[BEGIN Data shown]

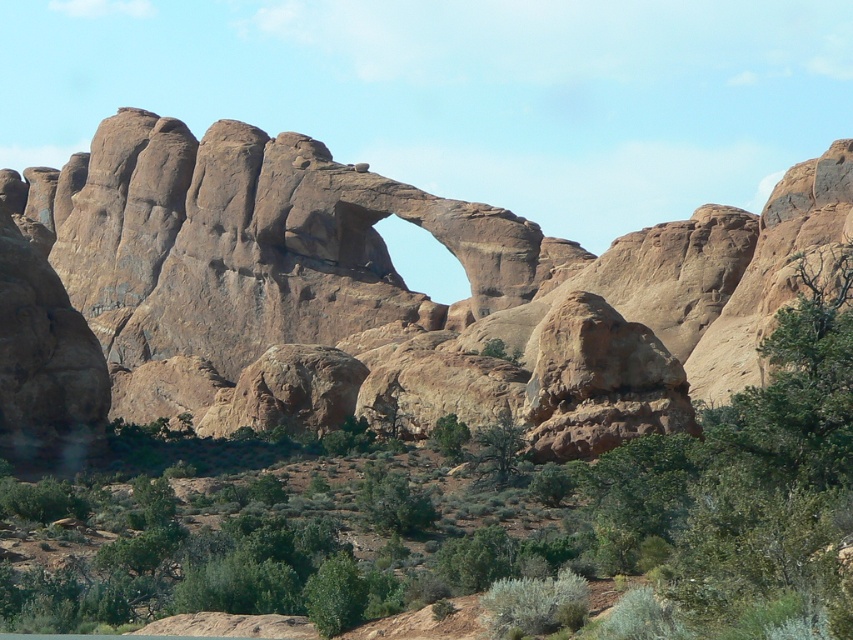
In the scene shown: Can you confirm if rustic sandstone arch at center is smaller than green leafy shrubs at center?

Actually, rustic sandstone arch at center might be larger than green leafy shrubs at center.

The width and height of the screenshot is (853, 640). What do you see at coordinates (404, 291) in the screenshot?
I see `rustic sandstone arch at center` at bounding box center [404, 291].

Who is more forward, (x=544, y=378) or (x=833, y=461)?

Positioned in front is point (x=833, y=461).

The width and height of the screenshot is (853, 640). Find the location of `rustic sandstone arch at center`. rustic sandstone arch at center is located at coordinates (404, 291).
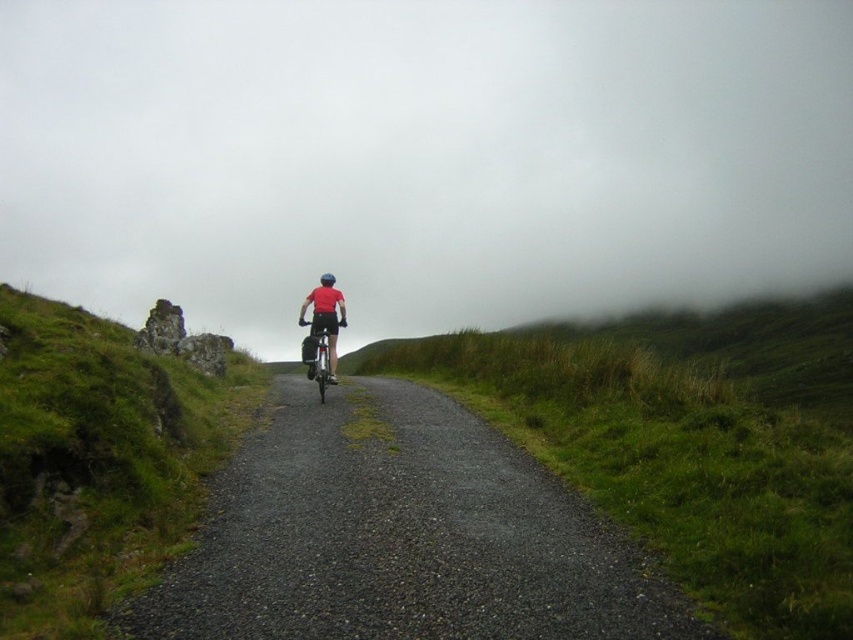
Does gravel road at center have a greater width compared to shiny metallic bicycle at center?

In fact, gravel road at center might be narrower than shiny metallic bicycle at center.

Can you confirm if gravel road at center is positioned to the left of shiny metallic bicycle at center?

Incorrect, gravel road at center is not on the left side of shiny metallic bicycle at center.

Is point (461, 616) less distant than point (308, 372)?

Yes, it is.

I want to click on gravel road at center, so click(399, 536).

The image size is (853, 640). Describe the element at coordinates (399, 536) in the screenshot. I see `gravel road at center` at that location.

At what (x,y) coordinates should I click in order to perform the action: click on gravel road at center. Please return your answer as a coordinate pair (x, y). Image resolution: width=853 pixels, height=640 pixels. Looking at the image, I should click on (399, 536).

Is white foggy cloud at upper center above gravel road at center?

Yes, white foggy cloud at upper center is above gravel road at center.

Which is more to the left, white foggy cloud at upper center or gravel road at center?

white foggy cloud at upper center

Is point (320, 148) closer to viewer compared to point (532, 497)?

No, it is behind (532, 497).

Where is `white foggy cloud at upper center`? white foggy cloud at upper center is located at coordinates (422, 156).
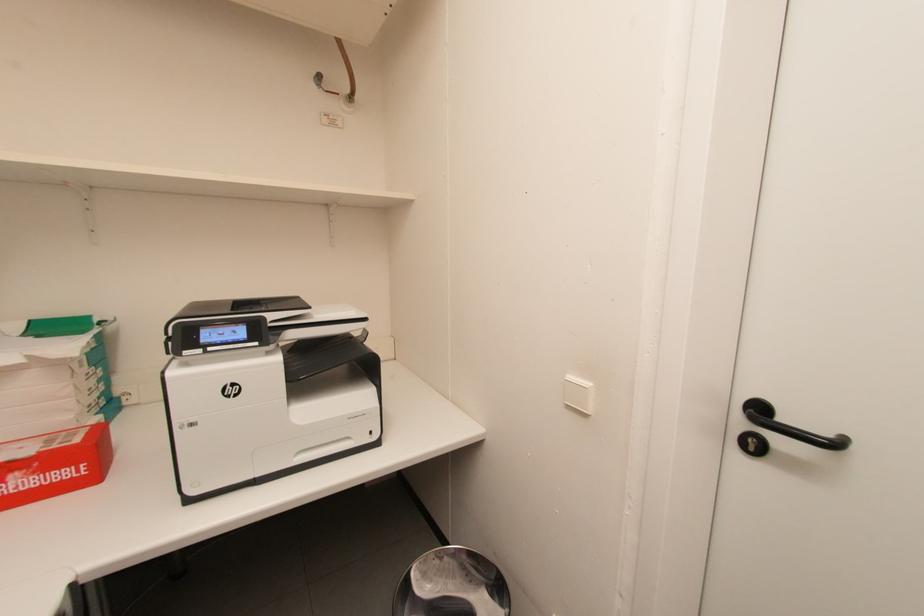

[END Data shown]

What you are asked to do:
Put the lines above into a Markdown table with a No. column numbering each row and a Text column holding the line, skipping blank lines. Leave the pictures out.

Result for this exercise:
| No. | Text |
|---|---|
| 1 | In the scene shown: Can you confirm if rustic sandstone arch at center is smaller than green leafy shrubs at center? |
| 2 | Actually, rustic sandstone arch at center might be larger than green leafy shrubs at center. |
| 3 | The width and height of the screenshot is (853, 640). What do you see at coordinates (404, 291) in the screenshot? |
| 4 | I see `rustic sandstone arch at center` at bounding box center [404, 291]. |
| 5 | Who is more forward, (x=544, y=378) or (x=833, y=461)? |
| 6 | Positioned in front is point (x=833, y=461). |
| 7 | The width and height of the screenshot is (853, 640). Find the location of `rustic sandstone arch at center`. rustic sandstone arch at center is located at coordinates (404, 291). |
| 8 | Does gravel road at center have a greater width compared to shiny metallic bicycle at center? |
| 9 | In fact, gravel road at center might be narrower than shiny metallic bicycle at center. |
| 10 | Can you confirm if gravel road at center is positioned to the left of shiny metallic bicycle at center? |
| 11 | Incorrect, gravel road at center is not on the left side of shiny metallic bicycle at center. |
| 12 | Is point (461, 616) less distant than point (308, 372)? |
| 13 | Yes, it is. |
| 14 | I want to click on gravel road at center, so click(399, 536). |
| 15 | The image size is (853, 640). Describe the element at coordinates (399, 536) in the screenshot. I see `gravel road at center` at that location. |
| 16 | At what (x,y) coordinates should I click in order to perform the action: click on gravel road at center. Please return your answer as a coordinate pair (x, y). Image resolution: width=853 pixels, height=640 pixels. Looking at the image, I should click on (399, 536). |
| 17 | Is white foggy cloud at upper center above gravel road at center? |
| 18 | Yes, white foggy cloud at upper center is above gravel road at center. |
| 19 | Which is more to the left, white foggy cloud at upper center or gravel road at center? |
| 20 | white foggy cloud at upper center |
| 21 | Is point (320, 148) closer to viewer compared to point (532, 497)? |
| 22 | No, it is behind (532, 497). |
| 23 | Where is `white foggy cloud at upper center`? white foggy cloud at upper center is located at coordinates (422, 156). |